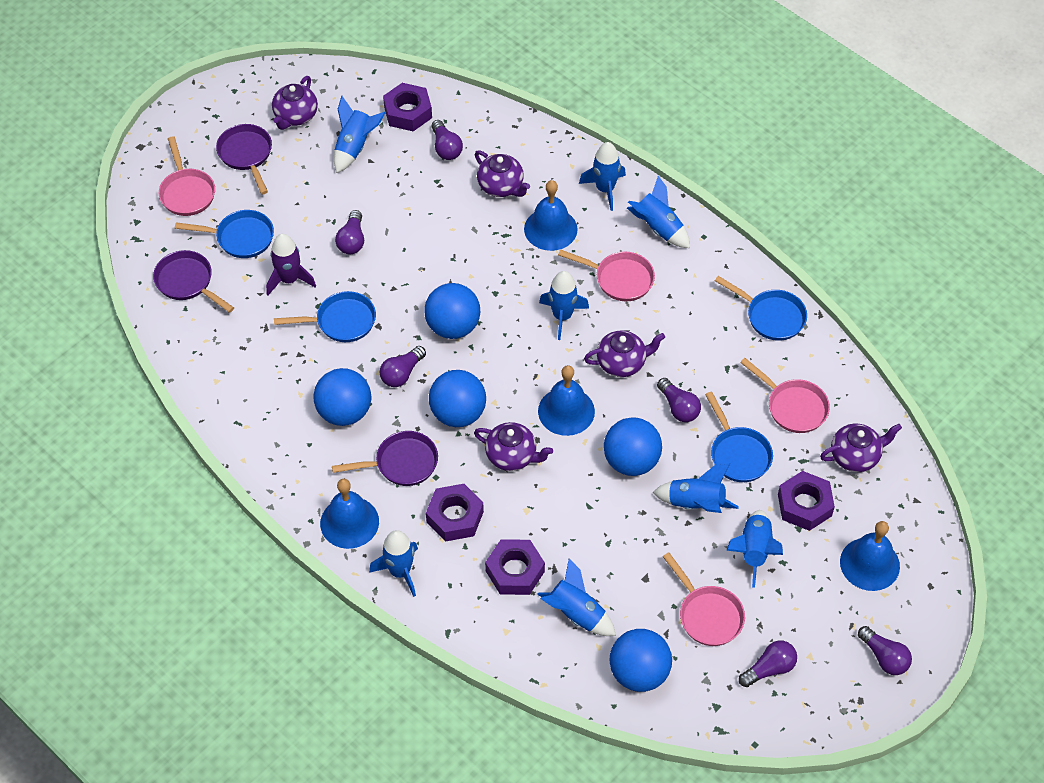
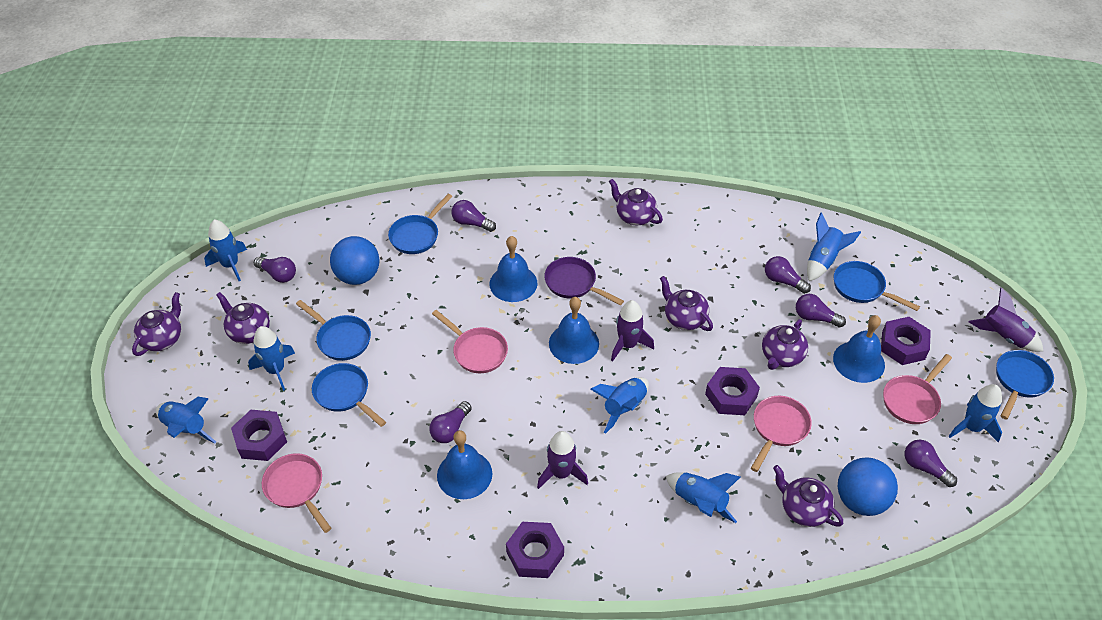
blue ball: 5 -> 2
blue pan: 4 -> 5
blue rocket: 8 -> 7
purple pan: 3 -> 1
purple rocket: 1 -> 3
purple teapot: 5 -> 6

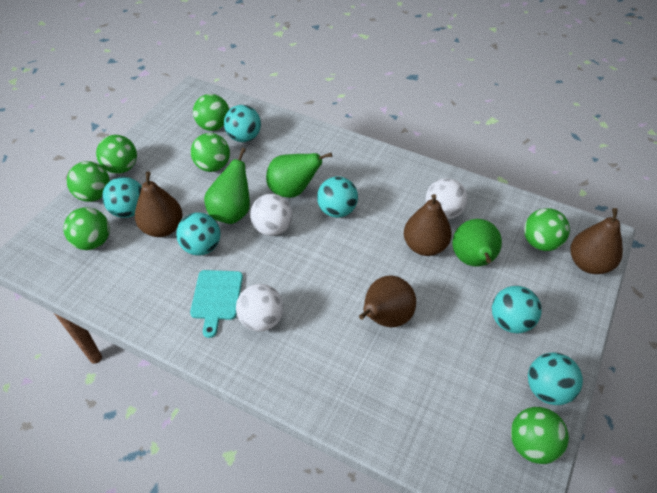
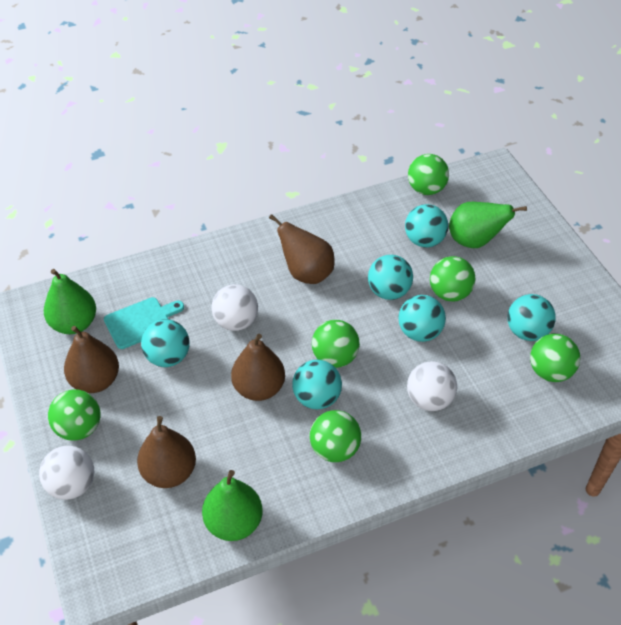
green ball: 7 -> 6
══════
### TASK ITEM:
When a picture appears in the material, please pass over it while retyping the rest exactly.

### RESULT:
blue ball: 5 -> 2
blue pan: 4 -> 5
blue rocket: 8 -> 7
purple pan: 3 -> 1
purple rocket: 1 -> 3
purple teapot: 5 -> 6

green ball: 7 -> 6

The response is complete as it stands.